**Exercise**
Check every line of the entries below for the word "image", and copy the ones that have it.
Records to process: Begin
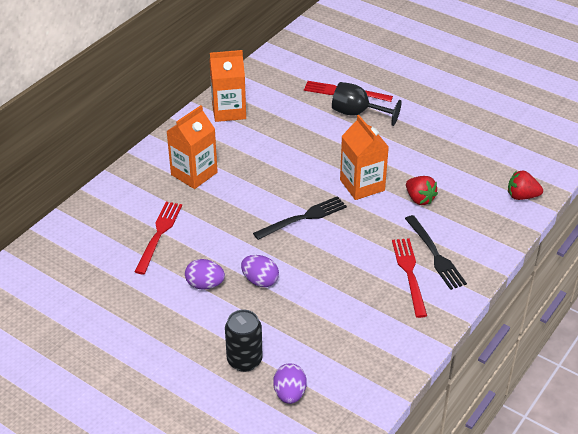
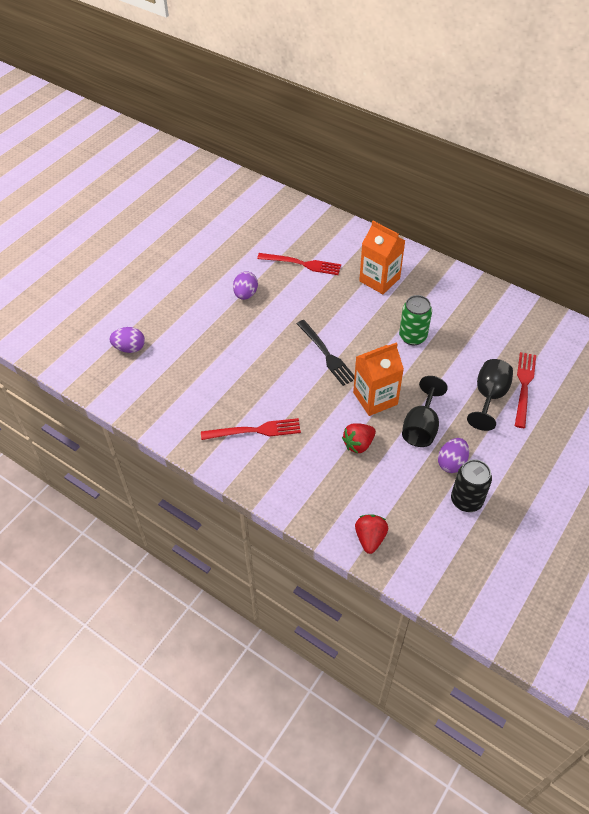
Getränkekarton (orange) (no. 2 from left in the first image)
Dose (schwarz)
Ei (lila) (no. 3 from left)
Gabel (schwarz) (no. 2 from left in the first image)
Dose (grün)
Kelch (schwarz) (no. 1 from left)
Records to process: End
**Answer space**
Getränkekarton (orange) (no. 2 from left in the first image)
Gabel (schwarz) (no. 2 from left in the first image)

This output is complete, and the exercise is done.